Recorded data
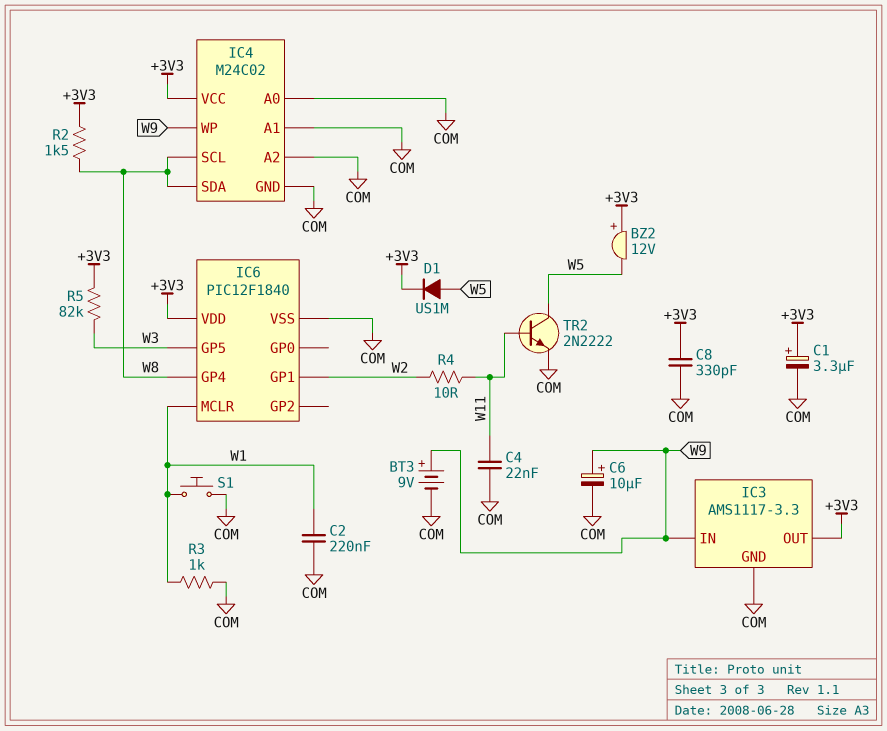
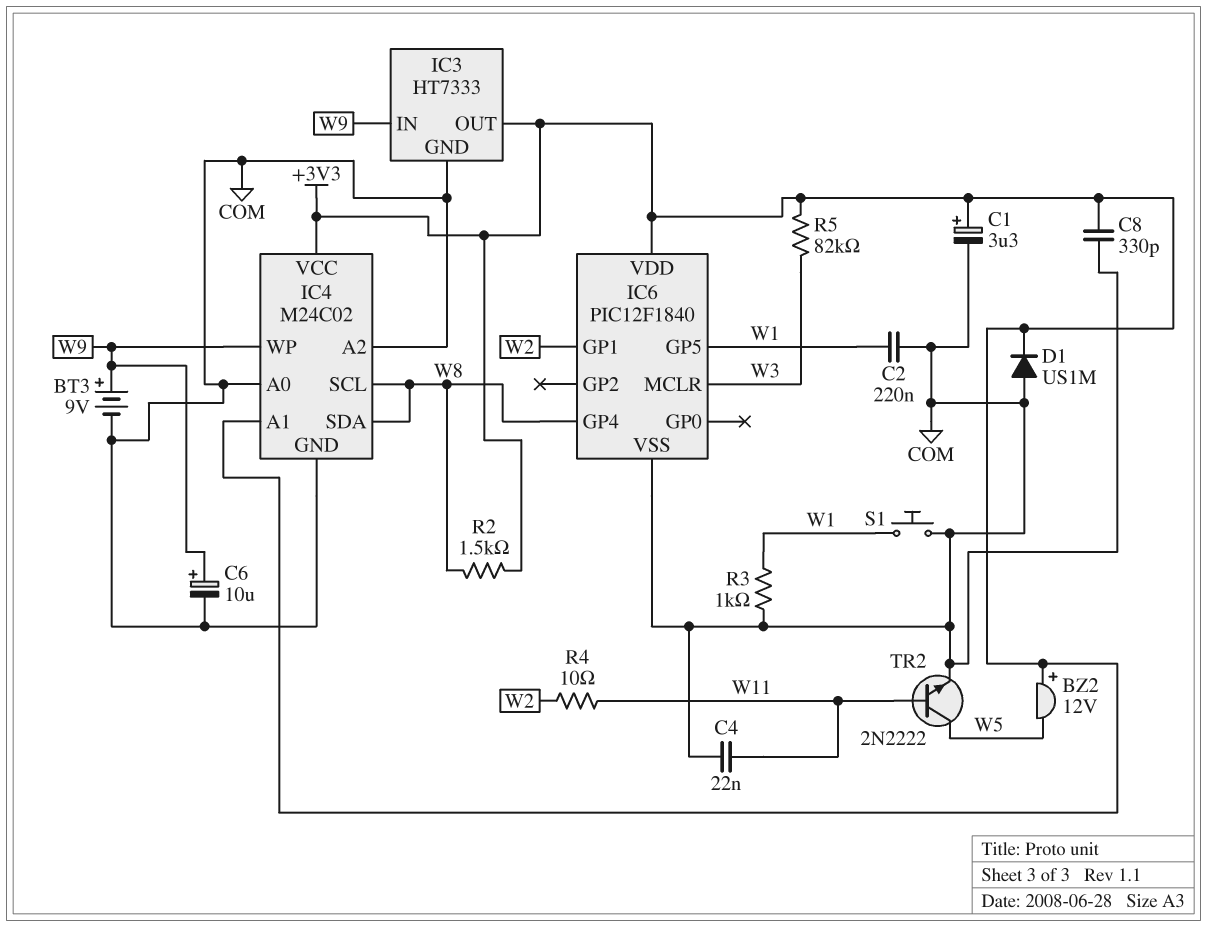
D1: diode US1M (A W5, K +3V3) -> diode US1M (A COM, K +3V3)
IC3: AMS1117-3.3 -> HT7333
IC4 pin A1: COM -> +3V3
IC6 pin GP5: W3 -> W1
IC6 pin MCLR: W1 -> W3

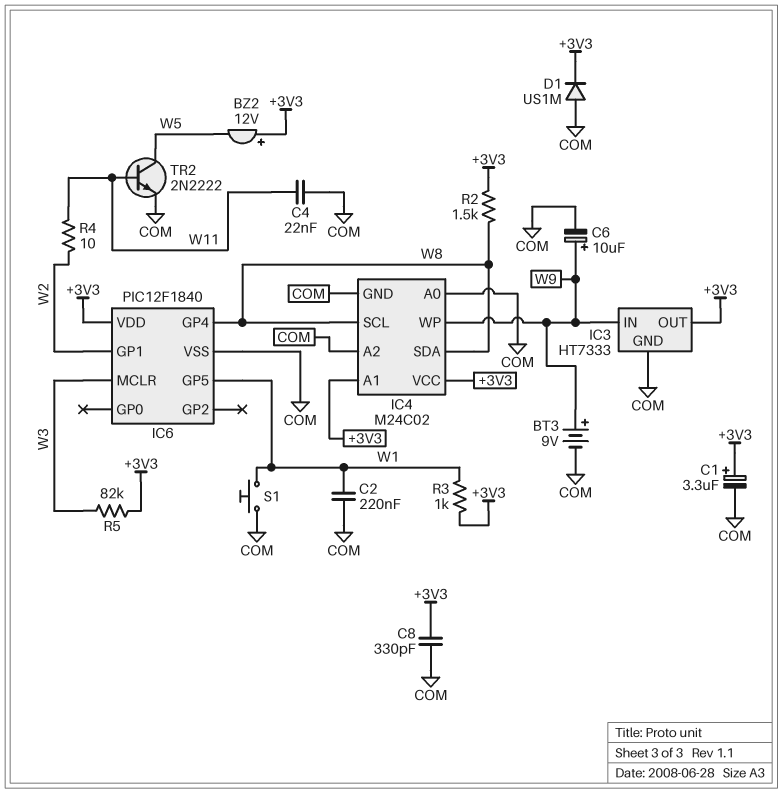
R3: 1k (COM, W1) -> 1k (+3V3, W1)

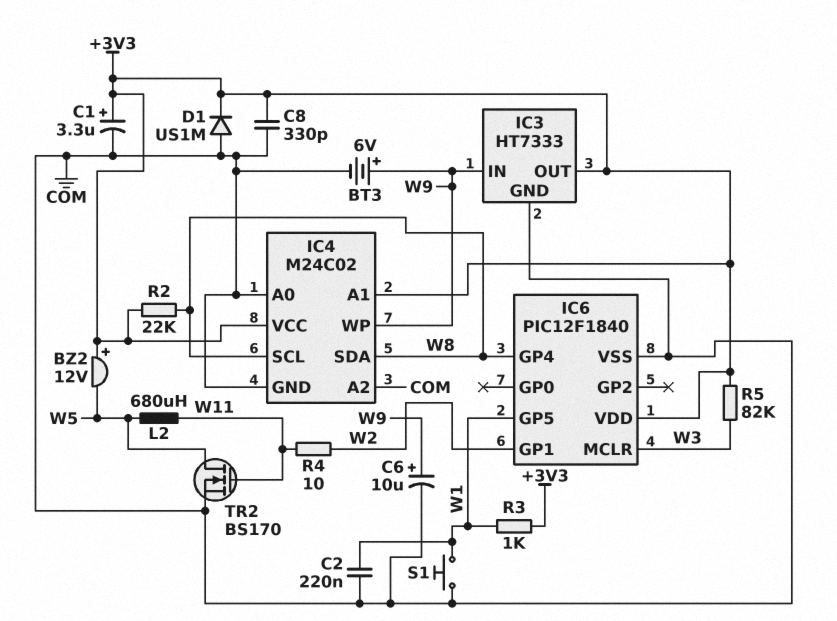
BT3: 9V (plus W9, minus COM) -> 6V (plus W9, minus COM)
C4: 22nF (COM, W11) -> none
L2: none -> 680uH (W5, W11)
R2: 1.5k (+3V3, W8) -> 22k (+3V3, W8)
TR2: NPN 2N2222 (B W11, C W5, E COM) -> NMOS BS170 (G W11, D W5, S COM)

* [WHAT IS REQUIRED]: Write out the lines above exactly, but only from the one containing "C4: 22nF (COM, W11) -> none" through the last one.

* [RESPONSE TO THE EXERCISE]:
C4: 22nF (COM, W11) -> none
L2: none -> 680uH (W5, W11)
R2: 1.5k (+3V3, W8) -> 22k (+3V3, W8)
TR2: NPN 2N2222 (B W11, C W5, E COM) -> NMOS BS170 (G W11, D W5, S COM)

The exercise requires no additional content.